Dataset excerpts:
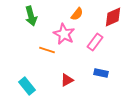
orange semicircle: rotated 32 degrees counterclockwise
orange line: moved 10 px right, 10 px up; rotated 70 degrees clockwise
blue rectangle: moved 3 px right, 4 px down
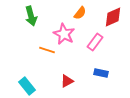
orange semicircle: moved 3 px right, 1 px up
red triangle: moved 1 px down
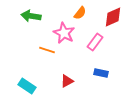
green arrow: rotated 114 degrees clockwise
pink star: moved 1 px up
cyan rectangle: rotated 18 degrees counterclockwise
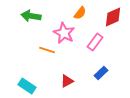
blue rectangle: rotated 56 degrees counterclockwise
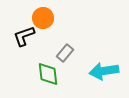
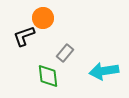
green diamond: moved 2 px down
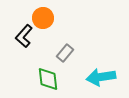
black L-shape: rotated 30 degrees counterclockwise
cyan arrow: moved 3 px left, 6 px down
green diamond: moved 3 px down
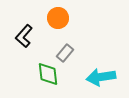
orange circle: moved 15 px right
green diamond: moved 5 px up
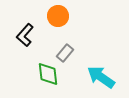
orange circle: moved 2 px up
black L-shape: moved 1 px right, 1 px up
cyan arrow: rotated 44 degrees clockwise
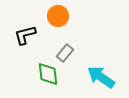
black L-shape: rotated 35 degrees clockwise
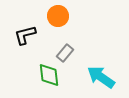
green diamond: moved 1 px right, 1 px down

...

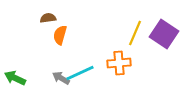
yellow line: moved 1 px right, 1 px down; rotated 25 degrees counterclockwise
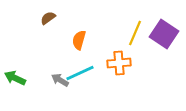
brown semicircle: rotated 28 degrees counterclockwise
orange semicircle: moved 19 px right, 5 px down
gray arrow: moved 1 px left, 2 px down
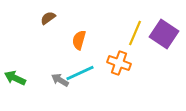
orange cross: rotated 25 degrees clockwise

#### WHAT IS EXPECTED
Could you reproduce the entries word for word, starting at the line containing "orange semicircle: moved 3 px right, 1 px up" and ending at the line containing "black L-shape: rotated 35 degrees clockwise", and omit the picture lines?

#### FINISHED TASK
orange semicircle: moved 3 px right, 1 px up
red triangle: moved 1 px down
green arrow: rotated 114 degrees clockwise
pink star: moved 1 px up
cyan rectangle: rotated 18 degrees counterclockwise
blue rectangle: rotated 56 degrees counterclockwise
green diamond: moved 2 px down
black L-shape: rotated 30 degrees counterclockwise
cyan arrow: moved 3 px left, 6 px down
green diamond: moved 3 px down
orange circle: moved 15 px right
green diamond: moved 5 px up
orange circle: moved 2 px up
black L-shape: moved 1 px right, 1 px up
cyan arrow: rotated 44 degrees clockwise
black L-shape: rotated 35 degrees clockwise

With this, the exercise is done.